Directions for this task:
Return the lines beginning at the one that contains "TFT pin SDI: A12 -> A0" and running to the end of the records, exactly and with nothing else. Omit pictures.

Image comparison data
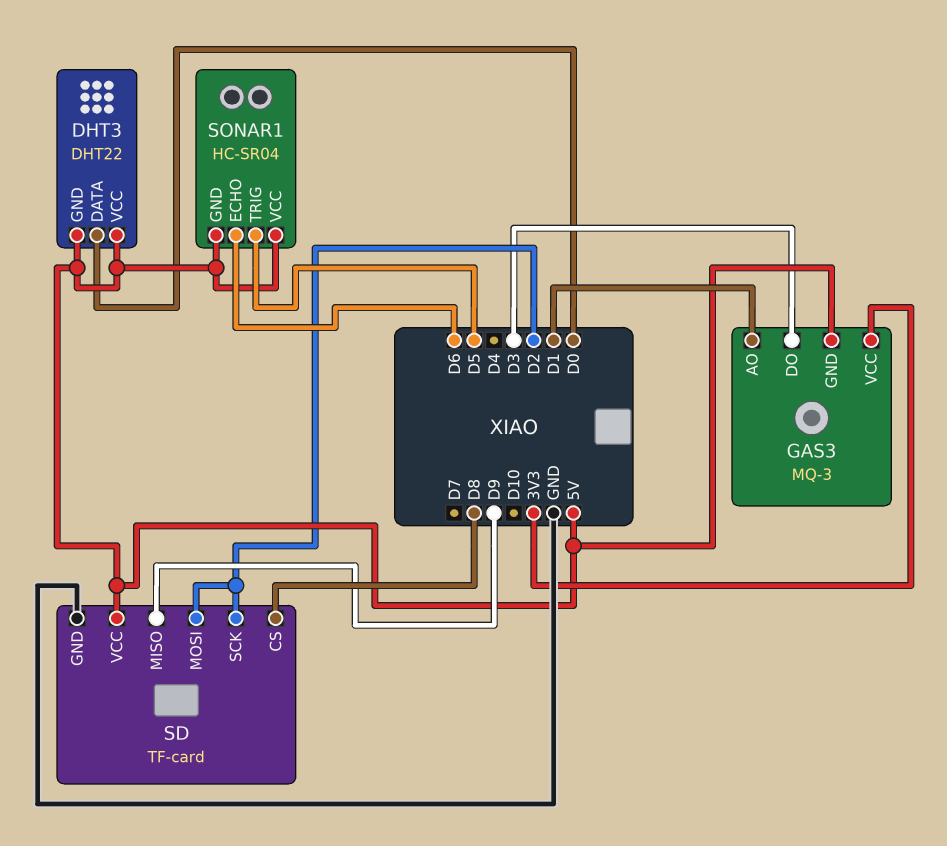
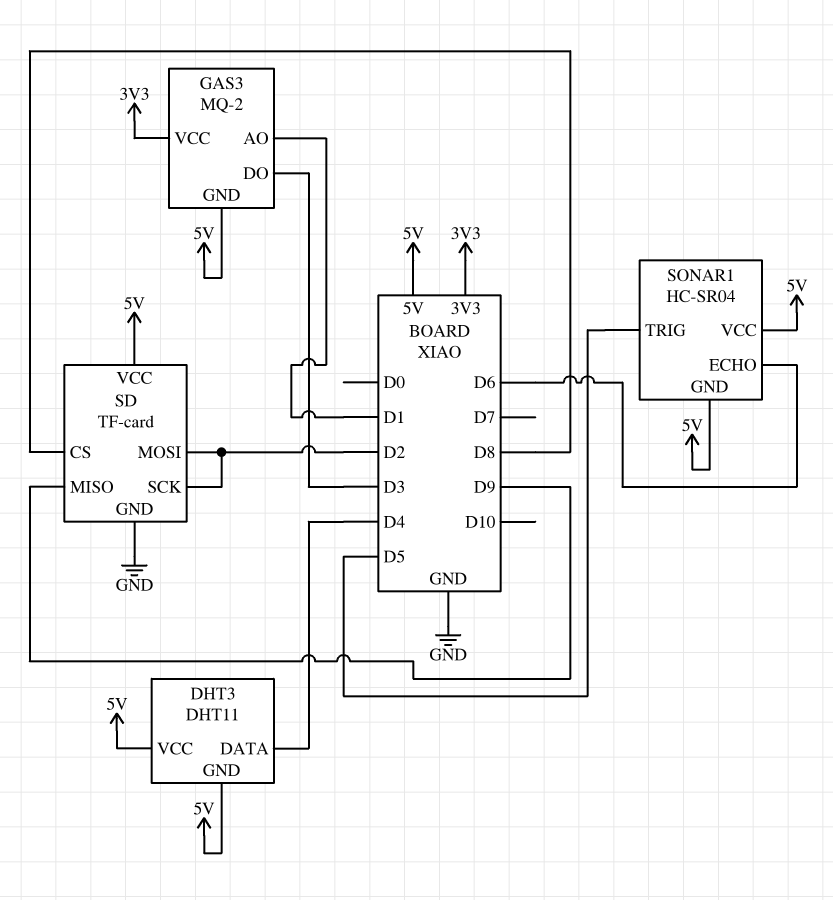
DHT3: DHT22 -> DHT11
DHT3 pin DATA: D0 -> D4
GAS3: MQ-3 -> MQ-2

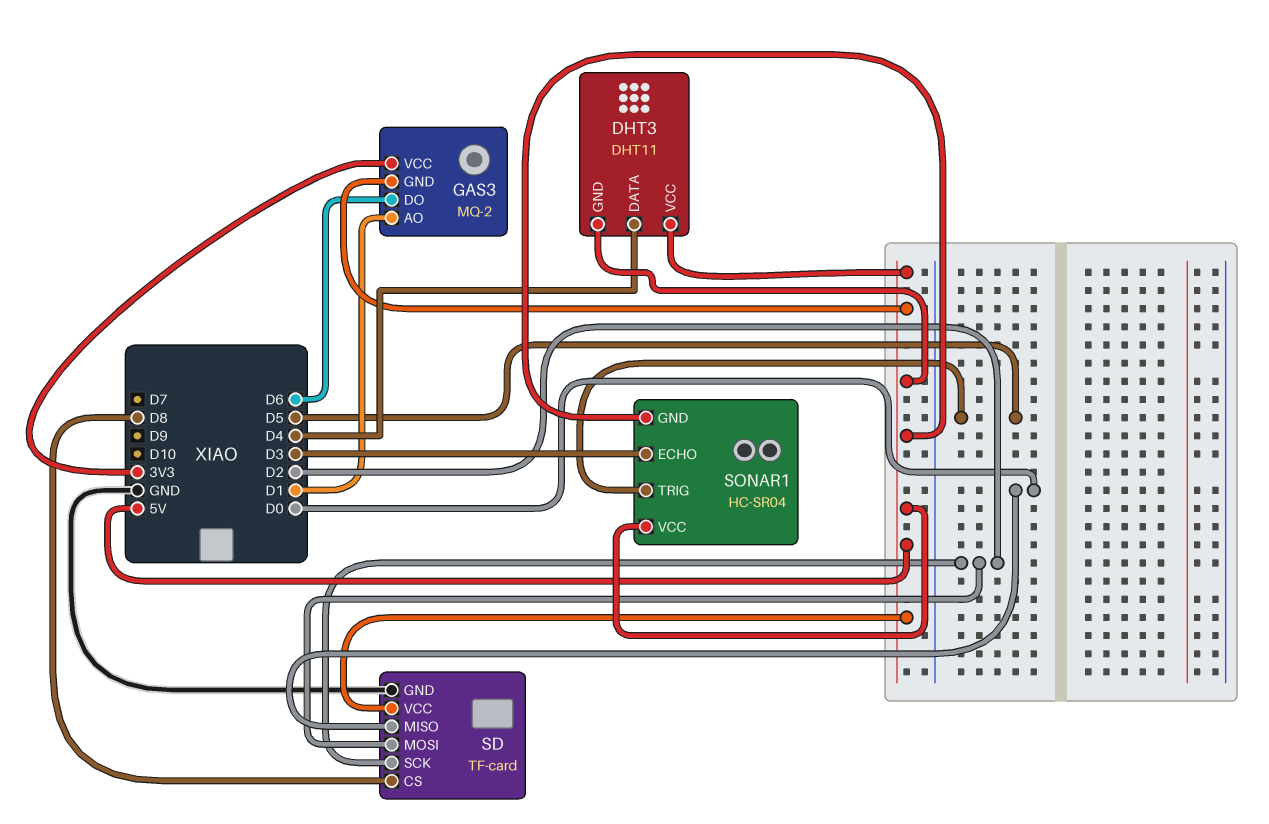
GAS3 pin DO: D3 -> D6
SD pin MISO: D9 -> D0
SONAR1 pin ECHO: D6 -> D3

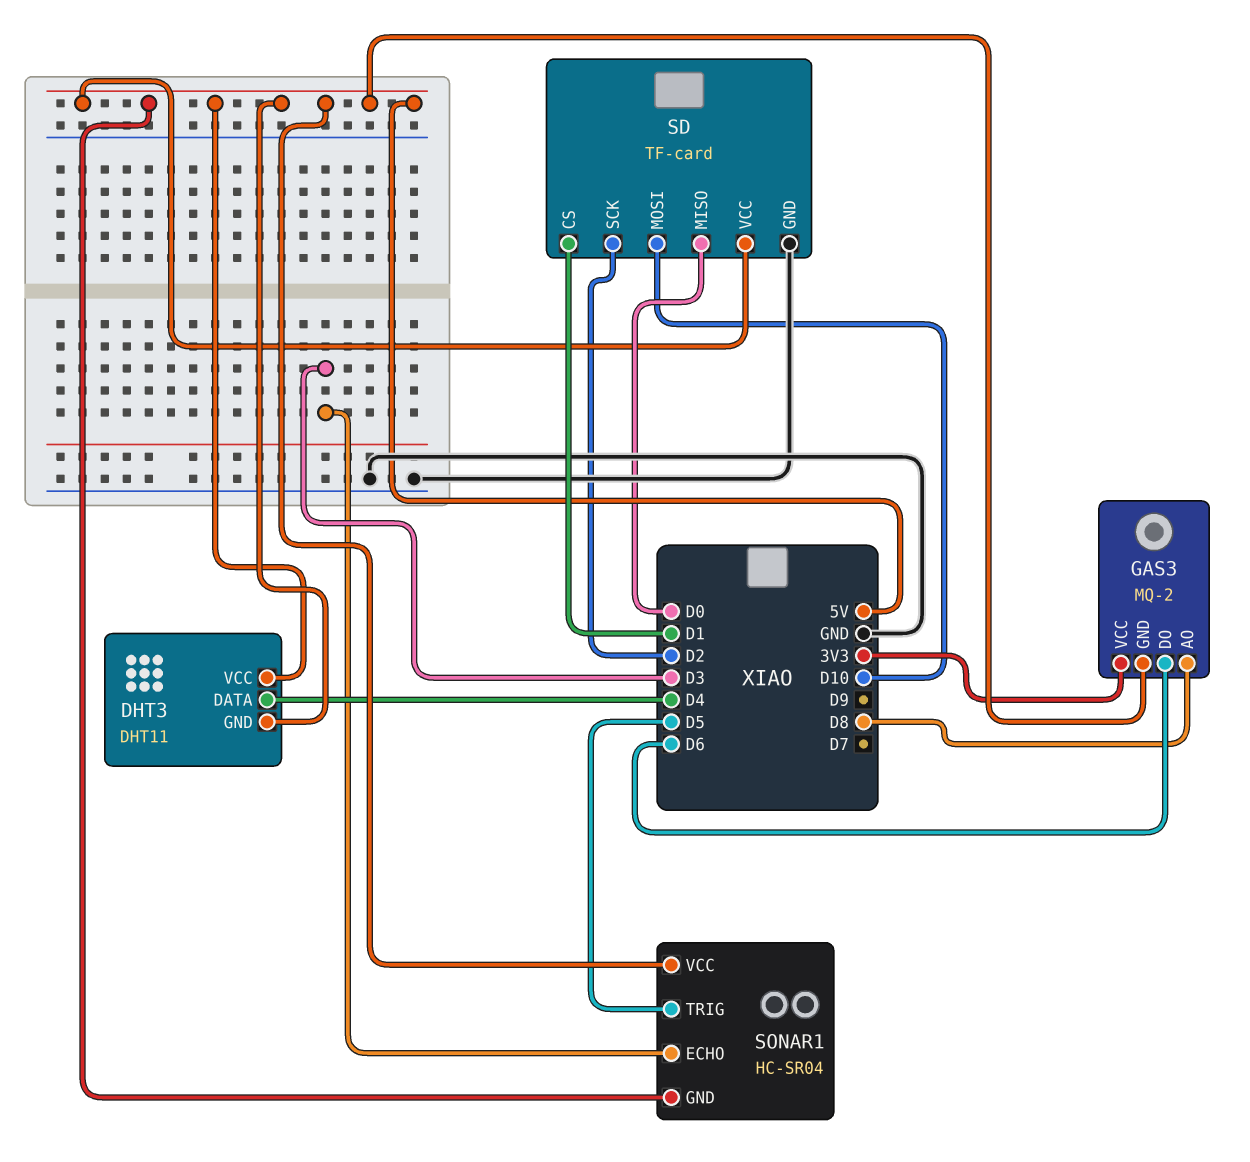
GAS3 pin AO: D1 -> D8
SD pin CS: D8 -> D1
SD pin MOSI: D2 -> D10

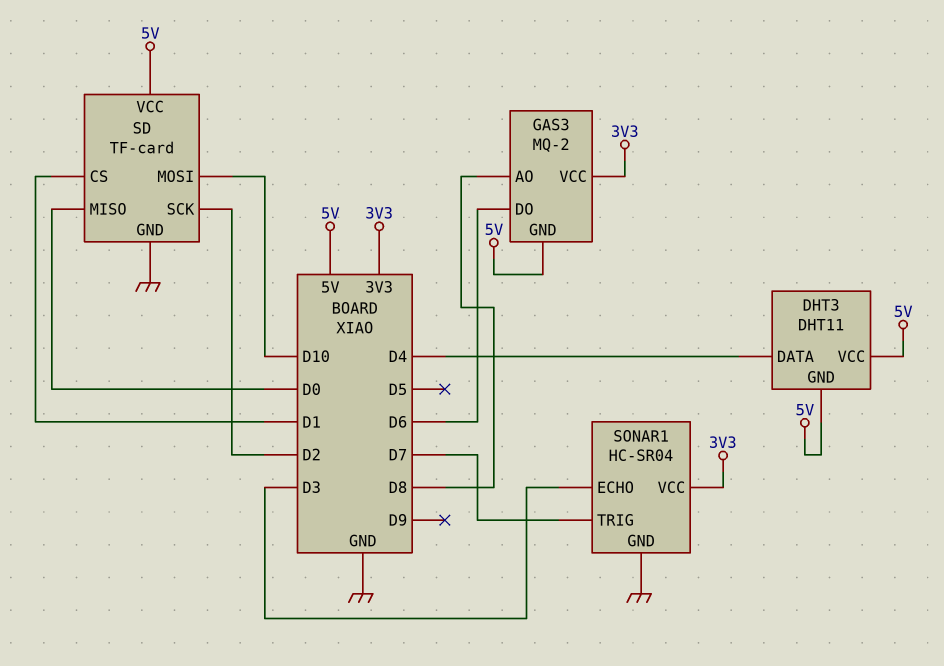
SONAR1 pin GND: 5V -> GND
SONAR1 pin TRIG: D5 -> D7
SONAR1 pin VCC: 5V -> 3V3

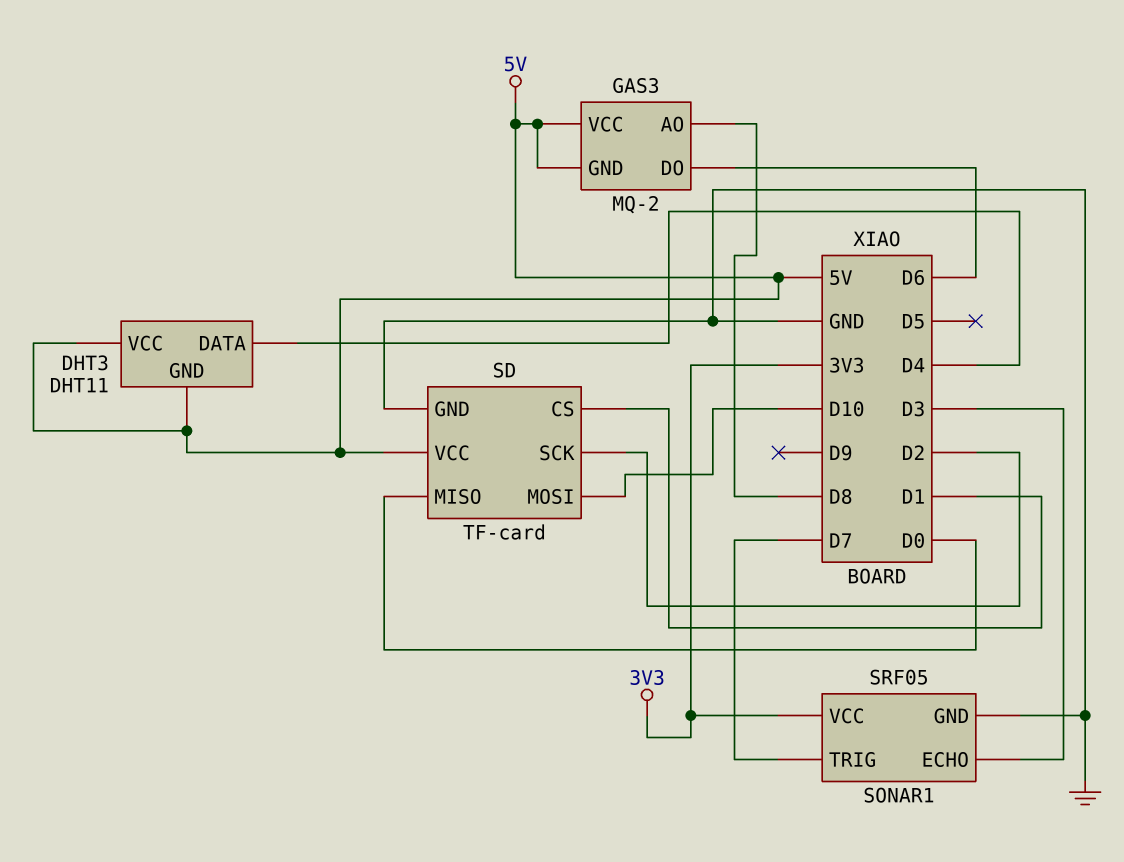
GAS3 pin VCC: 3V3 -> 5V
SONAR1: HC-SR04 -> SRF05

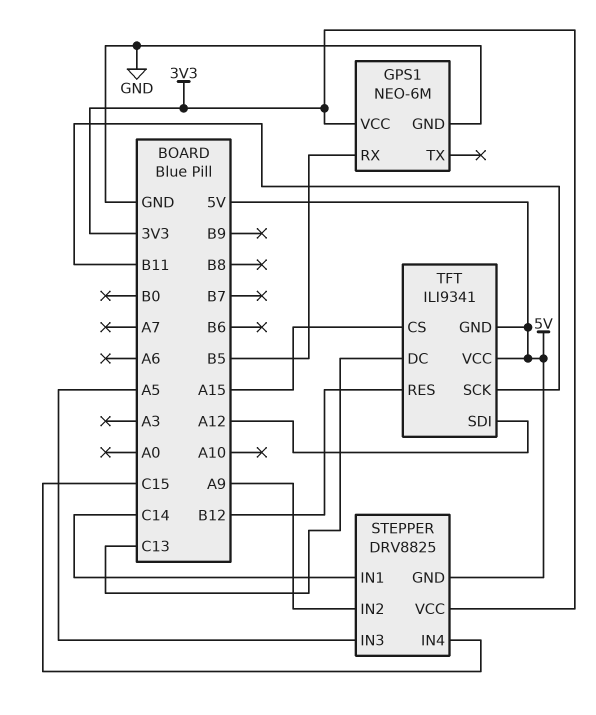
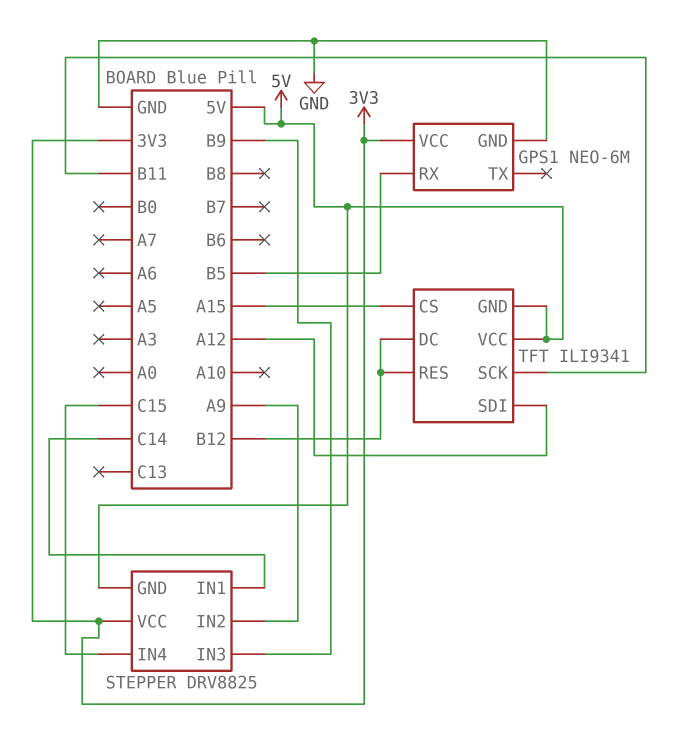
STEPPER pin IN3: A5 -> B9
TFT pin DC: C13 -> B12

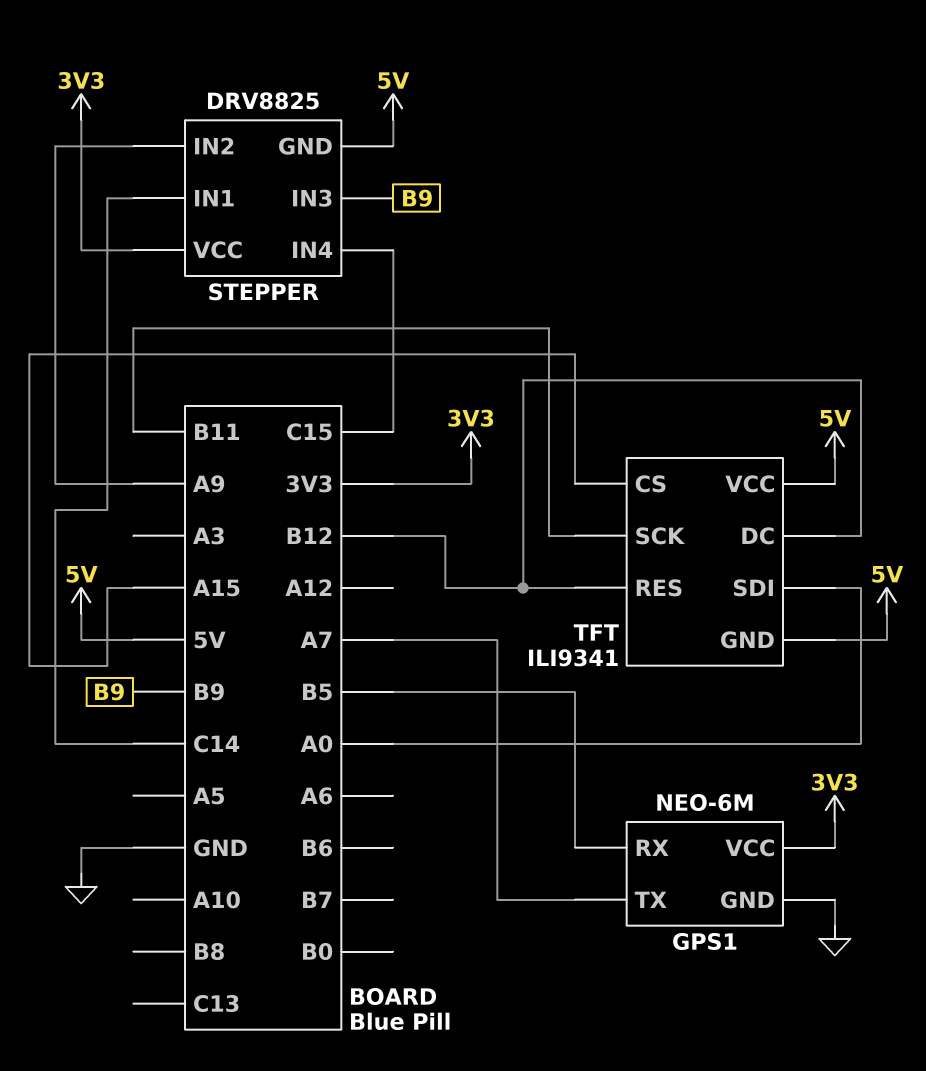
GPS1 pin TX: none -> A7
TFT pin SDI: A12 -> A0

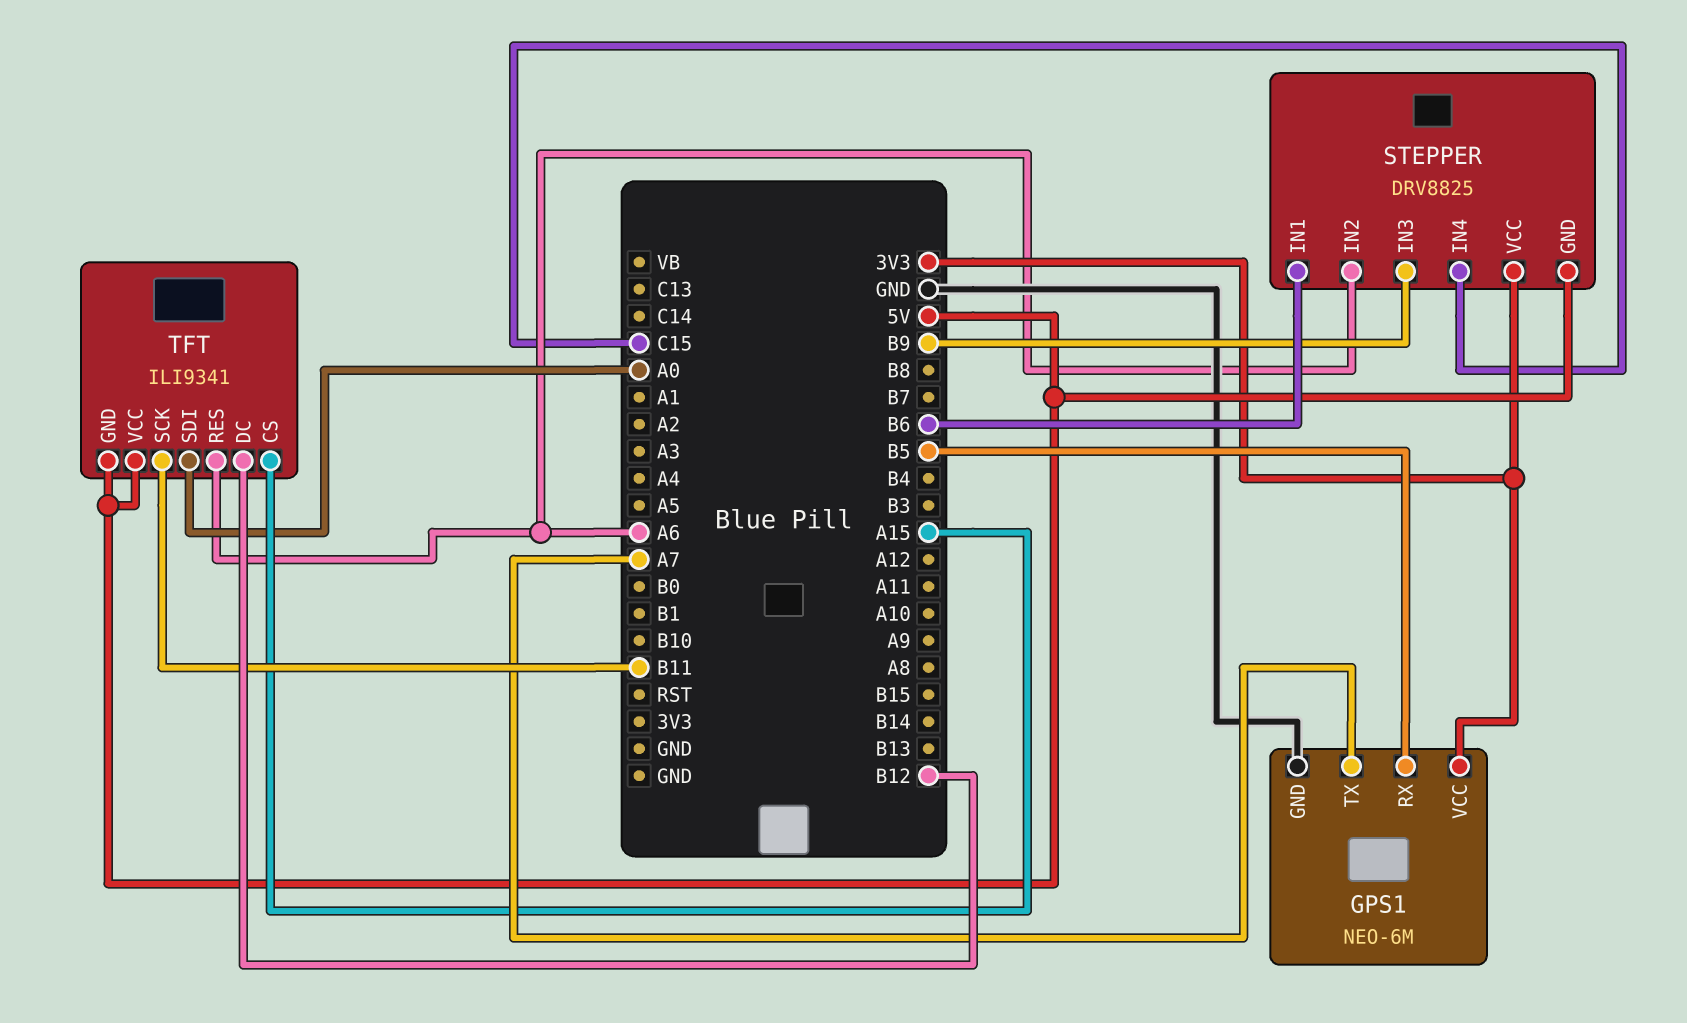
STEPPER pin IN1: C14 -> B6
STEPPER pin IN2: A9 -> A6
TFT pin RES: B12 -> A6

The answer:
TFT pin SDI: A12 -> A0

STEPPER pin IN1: C14 -> B6
STEPPER pin IN2: A9 -> A6
TFT pin RES: B12 -> A6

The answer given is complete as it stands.